■ Requirement: Set down the data below in full and exactly, minus the pictures.

(Collected data)
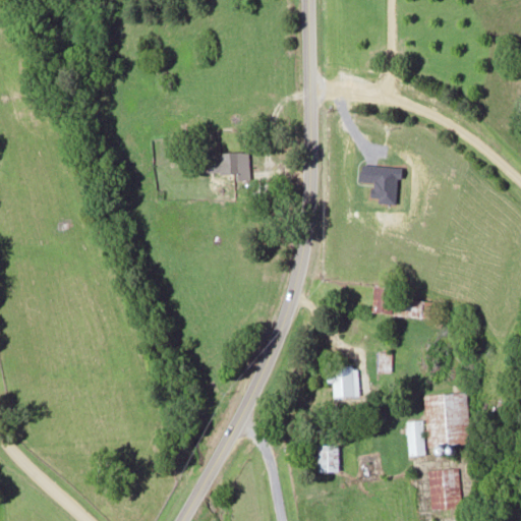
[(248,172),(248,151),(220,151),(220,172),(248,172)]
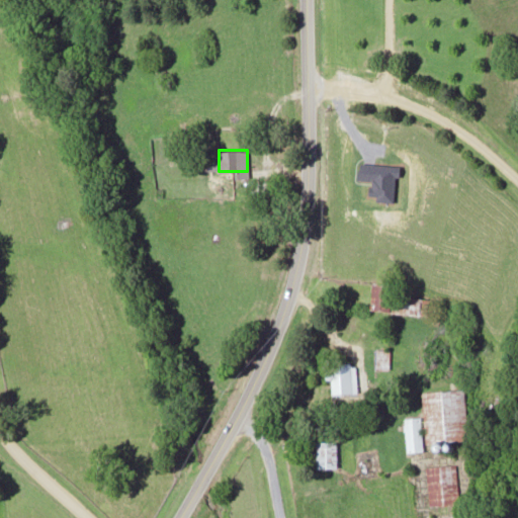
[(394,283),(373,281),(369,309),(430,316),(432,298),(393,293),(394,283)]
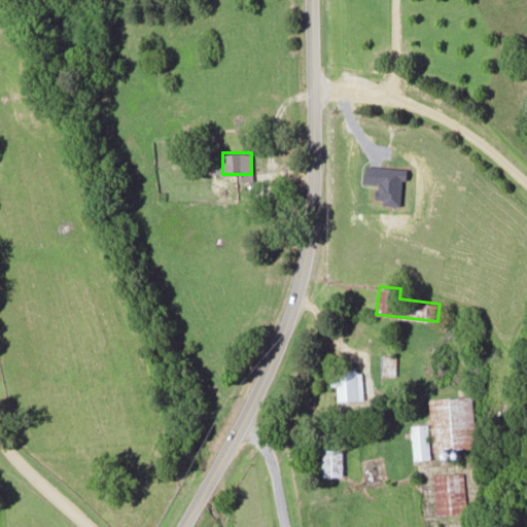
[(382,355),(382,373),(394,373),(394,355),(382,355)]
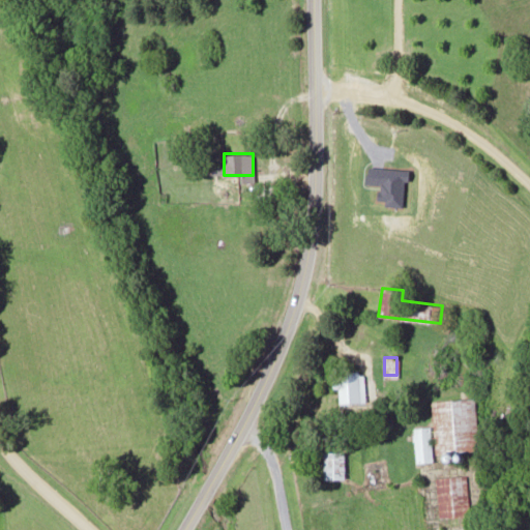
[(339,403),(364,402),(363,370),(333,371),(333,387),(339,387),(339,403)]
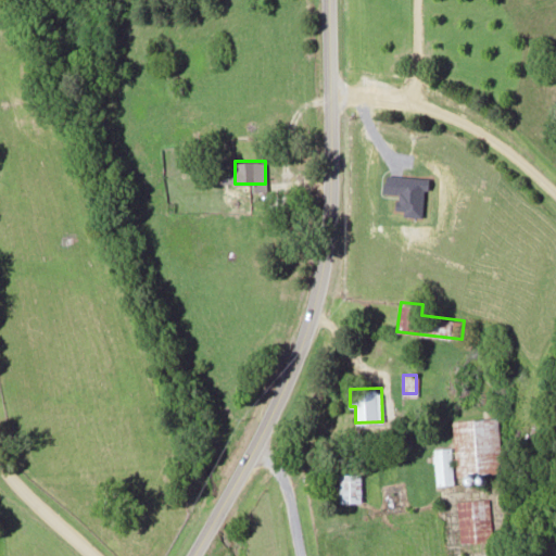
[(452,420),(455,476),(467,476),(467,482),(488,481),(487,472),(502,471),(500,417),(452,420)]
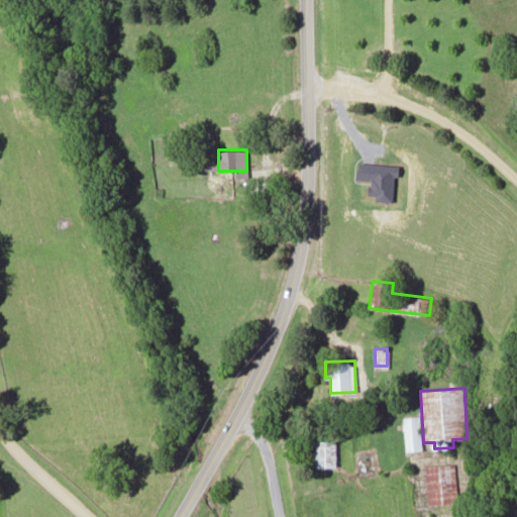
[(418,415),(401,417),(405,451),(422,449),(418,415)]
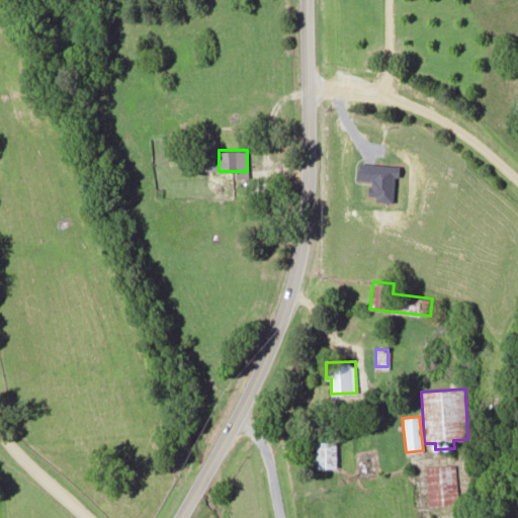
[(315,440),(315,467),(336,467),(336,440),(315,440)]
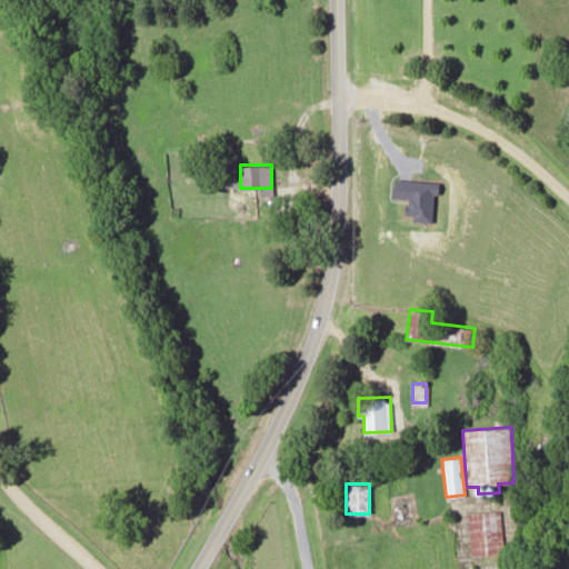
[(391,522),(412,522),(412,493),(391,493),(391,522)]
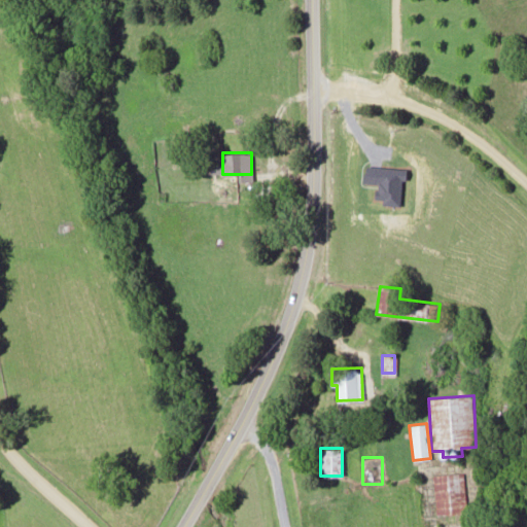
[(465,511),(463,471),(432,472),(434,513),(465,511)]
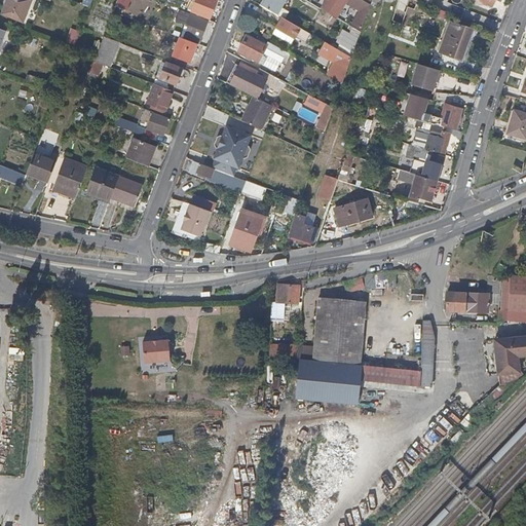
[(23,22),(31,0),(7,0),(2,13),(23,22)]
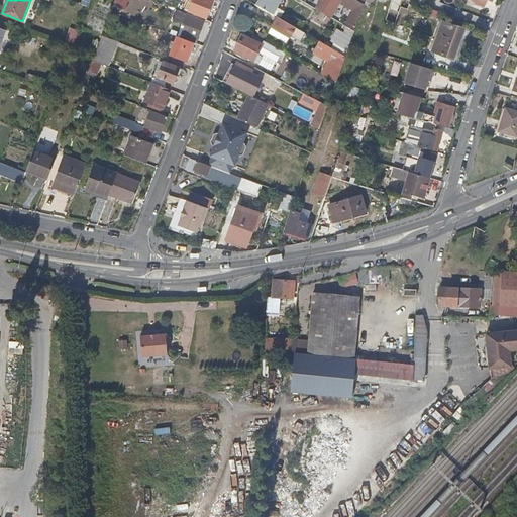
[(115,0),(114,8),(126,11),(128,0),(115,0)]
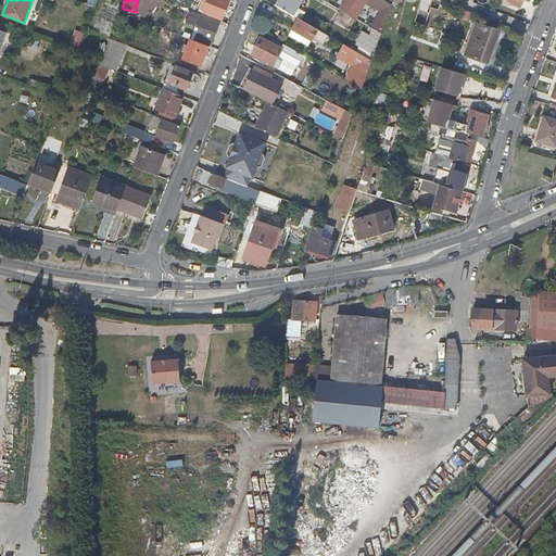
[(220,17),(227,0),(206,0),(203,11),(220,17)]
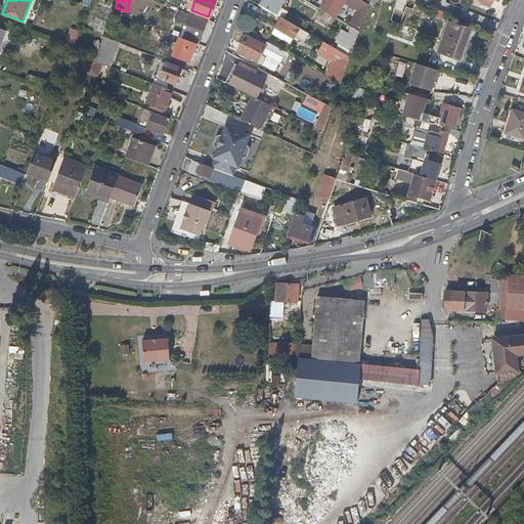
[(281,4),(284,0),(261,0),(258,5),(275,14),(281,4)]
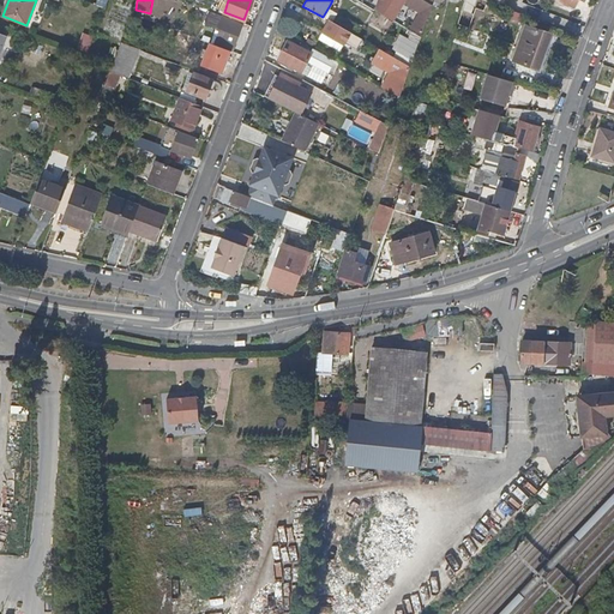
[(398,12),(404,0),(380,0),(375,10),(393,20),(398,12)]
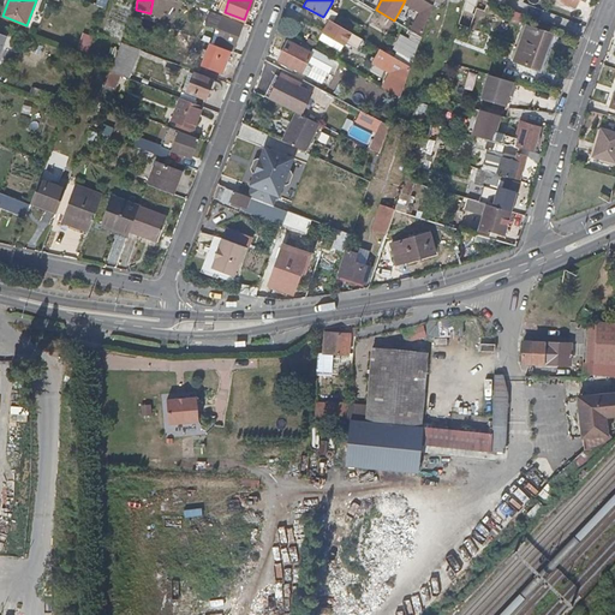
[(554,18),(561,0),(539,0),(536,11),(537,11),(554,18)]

■ Output for this exercise:
[(248,172),(248,151),(220,151),(220,172),(248,172)]
[(394,283),(373,281),(369,309),(430,316),(432,298),(393,293),(394,283)]
[(382,355),(382,373),(394,373),(394,355),(382,355)]
[(339,403),(364,402),(363,370),(333,371),(333,387),(339,387),(339,403)]
[(452,420),(455,476),(467,476),(467,482),(488,481),(487,472),(502,471),(500,417),(452,420)]
[(418,415),(401,417),(405,451),(422,449),(418,415)]
[(315,440),(315,467),(336,467),(336,440),(315,440)]
[(391,522),(412,522),(412,493),(391,493),(391,522)]
[(465,511),(463,471),(432,472),(434,513),(465,511)]
[(23,22),(31,0),(7,0),(2,13),(23,22)]
[(115,0),(114,8),(126,11),(128,0),(115,0)]
[(220,17),(227,0),(206,0),(203,11),(220,17)]
[(281,4),(284,0),(261,0),(258,5),(275,14),(281,4)]
[(398,12),(404,0),(380,0),(375,10),(393,20),(398,12)]
[(554,18),(561,0),(539,0),(536,11),(537,11),(554,18)]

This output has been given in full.